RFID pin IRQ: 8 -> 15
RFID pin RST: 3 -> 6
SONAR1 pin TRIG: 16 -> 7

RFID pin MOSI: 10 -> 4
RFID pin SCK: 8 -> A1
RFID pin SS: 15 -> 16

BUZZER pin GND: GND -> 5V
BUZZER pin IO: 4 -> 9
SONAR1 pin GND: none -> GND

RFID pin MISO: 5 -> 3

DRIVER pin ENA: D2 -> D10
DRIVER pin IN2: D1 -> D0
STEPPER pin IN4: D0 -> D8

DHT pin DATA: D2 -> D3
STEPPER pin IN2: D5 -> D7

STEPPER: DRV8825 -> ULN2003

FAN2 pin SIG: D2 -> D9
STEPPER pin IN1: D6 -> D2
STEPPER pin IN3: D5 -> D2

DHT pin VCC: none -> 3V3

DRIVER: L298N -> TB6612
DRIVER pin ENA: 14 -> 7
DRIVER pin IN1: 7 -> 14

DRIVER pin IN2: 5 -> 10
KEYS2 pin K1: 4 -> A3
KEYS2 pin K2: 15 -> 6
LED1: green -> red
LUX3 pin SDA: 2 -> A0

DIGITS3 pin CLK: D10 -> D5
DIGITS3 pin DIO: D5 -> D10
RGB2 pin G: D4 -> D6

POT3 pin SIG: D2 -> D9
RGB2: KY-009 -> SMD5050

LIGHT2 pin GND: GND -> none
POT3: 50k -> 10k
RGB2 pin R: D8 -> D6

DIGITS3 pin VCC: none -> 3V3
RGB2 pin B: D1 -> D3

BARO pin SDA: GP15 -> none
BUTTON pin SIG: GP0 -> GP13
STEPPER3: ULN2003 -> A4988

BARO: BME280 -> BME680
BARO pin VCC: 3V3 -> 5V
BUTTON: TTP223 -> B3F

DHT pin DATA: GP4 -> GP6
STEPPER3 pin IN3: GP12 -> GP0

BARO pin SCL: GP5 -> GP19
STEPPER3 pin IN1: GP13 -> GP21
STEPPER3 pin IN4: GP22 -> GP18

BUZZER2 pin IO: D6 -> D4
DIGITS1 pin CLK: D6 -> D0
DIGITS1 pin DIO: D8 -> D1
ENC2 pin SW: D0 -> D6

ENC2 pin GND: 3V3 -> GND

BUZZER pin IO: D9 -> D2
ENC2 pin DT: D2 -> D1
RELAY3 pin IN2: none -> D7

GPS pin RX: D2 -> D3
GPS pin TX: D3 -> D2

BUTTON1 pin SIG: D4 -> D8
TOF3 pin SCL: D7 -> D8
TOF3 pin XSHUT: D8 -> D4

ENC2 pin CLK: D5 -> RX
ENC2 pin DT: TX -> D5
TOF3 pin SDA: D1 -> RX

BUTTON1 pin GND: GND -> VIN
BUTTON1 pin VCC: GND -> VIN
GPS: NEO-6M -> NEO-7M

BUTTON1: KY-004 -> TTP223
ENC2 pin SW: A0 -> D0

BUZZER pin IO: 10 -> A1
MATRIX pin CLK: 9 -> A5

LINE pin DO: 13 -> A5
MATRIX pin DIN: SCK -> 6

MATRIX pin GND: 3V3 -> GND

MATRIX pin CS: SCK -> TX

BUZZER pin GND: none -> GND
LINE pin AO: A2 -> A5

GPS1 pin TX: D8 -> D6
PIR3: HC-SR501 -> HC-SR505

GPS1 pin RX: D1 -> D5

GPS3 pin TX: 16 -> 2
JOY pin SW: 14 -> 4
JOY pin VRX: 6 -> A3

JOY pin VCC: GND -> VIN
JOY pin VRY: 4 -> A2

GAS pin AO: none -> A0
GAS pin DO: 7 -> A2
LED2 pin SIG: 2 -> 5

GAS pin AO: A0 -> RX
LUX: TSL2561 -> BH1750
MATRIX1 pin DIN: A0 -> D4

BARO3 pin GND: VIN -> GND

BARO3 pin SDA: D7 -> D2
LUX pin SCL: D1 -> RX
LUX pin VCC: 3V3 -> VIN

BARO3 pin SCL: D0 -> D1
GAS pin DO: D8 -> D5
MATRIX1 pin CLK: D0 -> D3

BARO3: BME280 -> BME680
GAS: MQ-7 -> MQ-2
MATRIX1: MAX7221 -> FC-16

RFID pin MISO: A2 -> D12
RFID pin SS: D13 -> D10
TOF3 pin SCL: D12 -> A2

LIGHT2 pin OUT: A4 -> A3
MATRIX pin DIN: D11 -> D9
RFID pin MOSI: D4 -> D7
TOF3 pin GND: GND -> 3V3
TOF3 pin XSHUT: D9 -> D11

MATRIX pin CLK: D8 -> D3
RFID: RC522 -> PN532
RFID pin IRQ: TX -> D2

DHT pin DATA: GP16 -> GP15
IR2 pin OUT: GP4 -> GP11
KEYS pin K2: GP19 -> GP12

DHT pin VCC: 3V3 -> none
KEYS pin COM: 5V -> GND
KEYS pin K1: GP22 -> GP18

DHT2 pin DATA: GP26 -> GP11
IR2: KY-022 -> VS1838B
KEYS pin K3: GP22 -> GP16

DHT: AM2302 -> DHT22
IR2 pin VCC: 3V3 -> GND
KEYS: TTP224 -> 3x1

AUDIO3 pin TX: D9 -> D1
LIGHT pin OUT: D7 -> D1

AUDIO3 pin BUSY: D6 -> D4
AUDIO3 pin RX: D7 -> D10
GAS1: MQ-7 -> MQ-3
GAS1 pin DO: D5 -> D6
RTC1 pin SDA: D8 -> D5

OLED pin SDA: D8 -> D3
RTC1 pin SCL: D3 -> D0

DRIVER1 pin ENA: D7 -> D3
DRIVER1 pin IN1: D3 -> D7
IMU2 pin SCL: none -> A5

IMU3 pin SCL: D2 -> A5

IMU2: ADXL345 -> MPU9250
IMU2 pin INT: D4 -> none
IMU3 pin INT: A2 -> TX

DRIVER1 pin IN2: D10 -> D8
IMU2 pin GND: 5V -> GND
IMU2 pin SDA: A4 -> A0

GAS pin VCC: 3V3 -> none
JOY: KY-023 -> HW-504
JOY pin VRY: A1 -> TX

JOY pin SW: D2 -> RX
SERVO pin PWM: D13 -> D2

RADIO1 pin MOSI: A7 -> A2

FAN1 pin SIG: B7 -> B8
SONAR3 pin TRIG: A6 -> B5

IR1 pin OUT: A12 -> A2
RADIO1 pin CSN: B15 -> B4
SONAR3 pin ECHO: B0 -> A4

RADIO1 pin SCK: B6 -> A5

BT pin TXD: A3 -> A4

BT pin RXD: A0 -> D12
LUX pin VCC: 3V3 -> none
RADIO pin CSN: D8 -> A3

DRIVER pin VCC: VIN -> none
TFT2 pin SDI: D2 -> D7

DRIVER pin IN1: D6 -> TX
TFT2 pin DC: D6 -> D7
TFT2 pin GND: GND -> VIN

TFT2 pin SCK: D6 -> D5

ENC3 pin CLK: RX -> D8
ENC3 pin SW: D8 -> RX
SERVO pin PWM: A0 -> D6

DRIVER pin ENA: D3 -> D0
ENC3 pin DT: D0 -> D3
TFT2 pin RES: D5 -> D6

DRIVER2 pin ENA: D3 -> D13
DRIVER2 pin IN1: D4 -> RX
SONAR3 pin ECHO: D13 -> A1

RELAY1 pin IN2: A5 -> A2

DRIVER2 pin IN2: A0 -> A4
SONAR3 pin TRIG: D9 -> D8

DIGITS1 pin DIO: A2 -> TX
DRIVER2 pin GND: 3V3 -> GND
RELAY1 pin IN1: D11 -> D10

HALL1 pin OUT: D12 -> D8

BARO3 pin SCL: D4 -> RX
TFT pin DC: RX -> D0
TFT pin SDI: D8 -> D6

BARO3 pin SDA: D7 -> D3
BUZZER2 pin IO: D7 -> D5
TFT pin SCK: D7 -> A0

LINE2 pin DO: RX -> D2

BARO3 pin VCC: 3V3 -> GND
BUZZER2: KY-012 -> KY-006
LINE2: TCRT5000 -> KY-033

════════

[Task to complete]: Using the entries above, give back exactly the line containing "KEYS pin COM: 5V -> GND", the line containing "LIGHT pin OUT: D7 -> D1", and every line between them, and nothing else.

[Task output]:
KEYS pin COM: 5V -> GND
KEYS pin K1: GP22 -> GP18

DHT2 pin DATA: GP26 -> GP11
IR2: KY-022 -> VS1838B
KEYS pin K3: GP22 -> GP16

DHT: AM2302 -> DHT22
IR2 pin VCC: 3V3 -> GND
KEYS: TTP224 -> 3x1

AUDIO3 pin TX: D9 -> D1
LIGHT pin OUT: D7 -> D1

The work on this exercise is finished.